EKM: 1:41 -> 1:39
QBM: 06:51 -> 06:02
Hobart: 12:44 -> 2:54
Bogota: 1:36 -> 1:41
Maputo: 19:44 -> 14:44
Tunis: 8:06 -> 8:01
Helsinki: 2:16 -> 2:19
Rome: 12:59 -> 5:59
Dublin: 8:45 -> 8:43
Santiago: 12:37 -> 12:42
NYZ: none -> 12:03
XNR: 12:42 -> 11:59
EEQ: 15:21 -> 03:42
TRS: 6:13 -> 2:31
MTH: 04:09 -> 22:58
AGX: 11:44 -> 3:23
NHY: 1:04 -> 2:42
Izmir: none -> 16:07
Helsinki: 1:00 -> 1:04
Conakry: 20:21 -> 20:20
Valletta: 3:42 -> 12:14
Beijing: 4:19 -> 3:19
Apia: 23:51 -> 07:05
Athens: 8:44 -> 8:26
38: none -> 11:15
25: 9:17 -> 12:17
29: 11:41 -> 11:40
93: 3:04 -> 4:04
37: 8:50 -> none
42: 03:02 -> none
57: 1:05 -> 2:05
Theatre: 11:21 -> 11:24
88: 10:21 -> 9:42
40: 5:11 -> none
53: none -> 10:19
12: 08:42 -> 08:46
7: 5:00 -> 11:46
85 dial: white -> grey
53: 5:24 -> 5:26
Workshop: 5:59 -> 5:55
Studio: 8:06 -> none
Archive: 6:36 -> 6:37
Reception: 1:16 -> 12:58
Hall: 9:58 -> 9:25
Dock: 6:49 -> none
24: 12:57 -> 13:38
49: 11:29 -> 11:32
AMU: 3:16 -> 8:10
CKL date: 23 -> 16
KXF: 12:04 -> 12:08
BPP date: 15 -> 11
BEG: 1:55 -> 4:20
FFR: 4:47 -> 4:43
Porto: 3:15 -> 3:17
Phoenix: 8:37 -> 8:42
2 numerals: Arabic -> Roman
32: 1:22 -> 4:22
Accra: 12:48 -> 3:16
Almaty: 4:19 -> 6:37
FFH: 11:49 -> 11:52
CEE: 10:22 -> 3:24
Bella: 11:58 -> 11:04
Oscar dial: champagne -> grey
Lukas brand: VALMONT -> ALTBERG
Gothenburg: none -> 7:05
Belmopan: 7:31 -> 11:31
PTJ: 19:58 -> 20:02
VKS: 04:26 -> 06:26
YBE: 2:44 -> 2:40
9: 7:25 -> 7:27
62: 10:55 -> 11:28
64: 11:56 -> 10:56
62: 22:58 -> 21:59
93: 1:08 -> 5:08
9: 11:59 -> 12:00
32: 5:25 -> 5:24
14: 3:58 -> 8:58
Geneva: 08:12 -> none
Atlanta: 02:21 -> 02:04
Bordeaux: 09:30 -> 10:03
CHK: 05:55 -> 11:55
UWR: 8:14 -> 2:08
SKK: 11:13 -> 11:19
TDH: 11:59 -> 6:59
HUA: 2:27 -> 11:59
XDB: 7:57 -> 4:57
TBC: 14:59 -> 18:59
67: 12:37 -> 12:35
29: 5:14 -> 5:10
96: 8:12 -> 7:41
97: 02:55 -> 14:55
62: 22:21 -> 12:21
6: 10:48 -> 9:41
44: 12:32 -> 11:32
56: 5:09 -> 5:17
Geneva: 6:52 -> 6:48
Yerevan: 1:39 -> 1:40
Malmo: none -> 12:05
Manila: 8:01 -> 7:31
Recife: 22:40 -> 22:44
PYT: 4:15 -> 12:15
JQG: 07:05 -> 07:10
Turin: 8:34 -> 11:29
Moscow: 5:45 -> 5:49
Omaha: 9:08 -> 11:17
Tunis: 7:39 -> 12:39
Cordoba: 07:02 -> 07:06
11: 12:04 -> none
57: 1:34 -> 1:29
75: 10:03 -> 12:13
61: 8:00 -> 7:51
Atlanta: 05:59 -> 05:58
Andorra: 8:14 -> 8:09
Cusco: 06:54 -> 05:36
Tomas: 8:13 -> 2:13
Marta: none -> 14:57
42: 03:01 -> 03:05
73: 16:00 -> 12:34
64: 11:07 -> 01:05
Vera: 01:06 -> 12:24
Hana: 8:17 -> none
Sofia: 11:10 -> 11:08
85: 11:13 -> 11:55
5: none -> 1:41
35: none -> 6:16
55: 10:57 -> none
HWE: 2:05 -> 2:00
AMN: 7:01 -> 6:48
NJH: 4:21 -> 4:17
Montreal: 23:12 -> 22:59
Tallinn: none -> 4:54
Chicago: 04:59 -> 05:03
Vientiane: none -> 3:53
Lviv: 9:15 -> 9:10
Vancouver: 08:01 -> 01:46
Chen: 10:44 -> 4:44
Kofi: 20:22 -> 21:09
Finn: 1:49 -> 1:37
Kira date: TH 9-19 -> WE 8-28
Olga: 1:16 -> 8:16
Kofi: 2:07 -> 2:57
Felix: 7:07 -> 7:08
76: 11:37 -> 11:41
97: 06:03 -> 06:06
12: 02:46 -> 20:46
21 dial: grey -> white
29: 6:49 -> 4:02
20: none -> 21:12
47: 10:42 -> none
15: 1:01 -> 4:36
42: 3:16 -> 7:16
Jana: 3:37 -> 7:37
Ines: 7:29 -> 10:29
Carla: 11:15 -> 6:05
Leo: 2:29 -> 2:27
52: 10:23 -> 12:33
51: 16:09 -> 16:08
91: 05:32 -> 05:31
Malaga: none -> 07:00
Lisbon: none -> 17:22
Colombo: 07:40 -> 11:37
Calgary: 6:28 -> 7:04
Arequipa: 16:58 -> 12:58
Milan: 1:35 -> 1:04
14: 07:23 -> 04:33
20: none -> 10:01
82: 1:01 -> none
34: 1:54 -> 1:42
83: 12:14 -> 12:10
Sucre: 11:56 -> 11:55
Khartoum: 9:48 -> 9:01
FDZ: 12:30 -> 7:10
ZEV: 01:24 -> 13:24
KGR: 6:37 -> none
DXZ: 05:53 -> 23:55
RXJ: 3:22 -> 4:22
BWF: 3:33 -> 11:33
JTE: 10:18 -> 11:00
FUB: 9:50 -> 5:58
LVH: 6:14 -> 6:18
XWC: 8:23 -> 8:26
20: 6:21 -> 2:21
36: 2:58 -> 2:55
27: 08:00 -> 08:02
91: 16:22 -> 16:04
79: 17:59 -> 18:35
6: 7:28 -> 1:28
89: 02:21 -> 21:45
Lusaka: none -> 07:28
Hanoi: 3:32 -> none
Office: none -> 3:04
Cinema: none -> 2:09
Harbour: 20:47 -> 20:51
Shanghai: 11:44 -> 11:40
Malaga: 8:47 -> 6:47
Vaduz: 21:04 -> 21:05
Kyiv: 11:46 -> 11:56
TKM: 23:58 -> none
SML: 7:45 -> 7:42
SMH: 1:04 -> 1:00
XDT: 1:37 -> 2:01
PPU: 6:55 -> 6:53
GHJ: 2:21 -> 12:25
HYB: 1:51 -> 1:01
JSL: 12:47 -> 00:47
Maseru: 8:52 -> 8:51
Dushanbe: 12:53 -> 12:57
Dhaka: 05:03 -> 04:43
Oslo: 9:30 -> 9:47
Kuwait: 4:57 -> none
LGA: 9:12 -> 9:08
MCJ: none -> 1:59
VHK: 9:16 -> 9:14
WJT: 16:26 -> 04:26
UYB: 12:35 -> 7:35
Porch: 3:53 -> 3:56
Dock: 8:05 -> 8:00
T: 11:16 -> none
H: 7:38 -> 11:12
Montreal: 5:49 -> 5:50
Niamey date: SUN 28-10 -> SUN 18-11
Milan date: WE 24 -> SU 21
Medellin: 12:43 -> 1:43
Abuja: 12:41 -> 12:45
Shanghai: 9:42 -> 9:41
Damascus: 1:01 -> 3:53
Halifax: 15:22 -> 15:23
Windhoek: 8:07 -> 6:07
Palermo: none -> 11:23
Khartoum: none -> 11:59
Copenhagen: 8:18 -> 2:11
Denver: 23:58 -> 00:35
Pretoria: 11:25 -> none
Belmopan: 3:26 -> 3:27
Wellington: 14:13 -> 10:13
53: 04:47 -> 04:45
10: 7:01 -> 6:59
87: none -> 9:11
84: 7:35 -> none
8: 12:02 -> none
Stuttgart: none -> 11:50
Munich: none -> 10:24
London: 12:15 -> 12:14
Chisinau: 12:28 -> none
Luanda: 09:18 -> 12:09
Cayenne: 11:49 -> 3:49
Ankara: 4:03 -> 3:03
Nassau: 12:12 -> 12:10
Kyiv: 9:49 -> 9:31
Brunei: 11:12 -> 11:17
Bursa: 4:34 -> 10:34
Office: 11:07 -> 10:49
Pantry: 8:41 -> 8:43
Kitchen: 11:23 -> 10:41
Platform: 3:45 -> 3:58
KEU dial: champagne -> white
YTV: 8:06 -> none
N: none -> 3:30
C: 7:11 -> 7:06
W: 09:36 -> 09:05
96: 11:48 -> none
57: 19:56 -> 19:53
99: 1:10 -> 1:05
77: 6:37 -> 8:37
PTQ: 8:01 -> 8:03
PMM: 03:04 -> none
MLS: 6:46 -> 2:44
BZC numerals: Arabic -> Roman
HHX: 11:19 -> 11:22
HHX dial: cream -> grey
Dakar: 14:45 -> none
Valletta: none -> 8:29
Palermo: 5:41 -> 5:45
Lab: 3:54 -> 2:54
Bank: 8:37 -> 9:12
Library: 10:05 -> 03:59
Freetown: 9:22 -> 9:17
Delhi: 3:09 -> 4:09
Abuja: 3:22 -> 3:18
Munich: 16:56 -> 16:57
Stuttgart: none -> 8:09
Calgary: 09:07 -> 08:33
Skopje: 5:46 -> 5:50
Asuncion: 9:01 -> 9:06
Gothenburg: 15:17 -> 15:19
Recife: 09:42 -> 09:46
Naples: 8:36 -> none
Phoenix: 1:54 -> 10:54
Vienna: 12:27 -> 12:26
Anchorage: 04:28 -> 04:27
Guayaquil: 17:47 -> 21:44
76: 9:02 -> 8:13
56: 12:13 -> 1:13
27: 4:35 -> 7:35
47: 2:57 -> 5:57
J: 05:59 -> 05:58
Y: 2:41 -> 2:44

Directive »
Convert the entries from the very first line through the line containing "Apia: 23:51 -> 07:05", both ends included, into a numbered list, leaving out any blank lines.

Task output »
1. EKM: 1:41 -> 1:39
2. QBM: 06:51 -> 06:02
3. Hobart: 12:44 -> 2:54
4. Bogota: 1:36 -> 1:41
5. Maputo: 19:44 -> 14:44
6. Tunis: 8:06 -> 8:01
7. Helsinki: 2:16 -> 2:19
8. Rome: 12:59 -> 5:59
9. Dublin: 8:45 -> 8:43
10. Santiago: 12:37 -> 12:42
11. NYZ: none -> 12:03
12. XNR: 12:42 -> 11:59
13. EEQ: 15:21 -> 03:42
14. TRS: 6:13 -> 2:31
15. MTH: 04:09 -> 22:58
16. AGX: 11:44 -> 3:23
17. NHY: 1:04 -> 2:42
18. Izmir: none -> 16:07
19. Helsinki: 1:00 -> 1:04
20. Conakry: 20:21 -> 20:20
21. Valletta: 3:42 -> 12:14
22. Beijing: 4:19 -> 3:19
23. Apia: 23:51 -> 07:05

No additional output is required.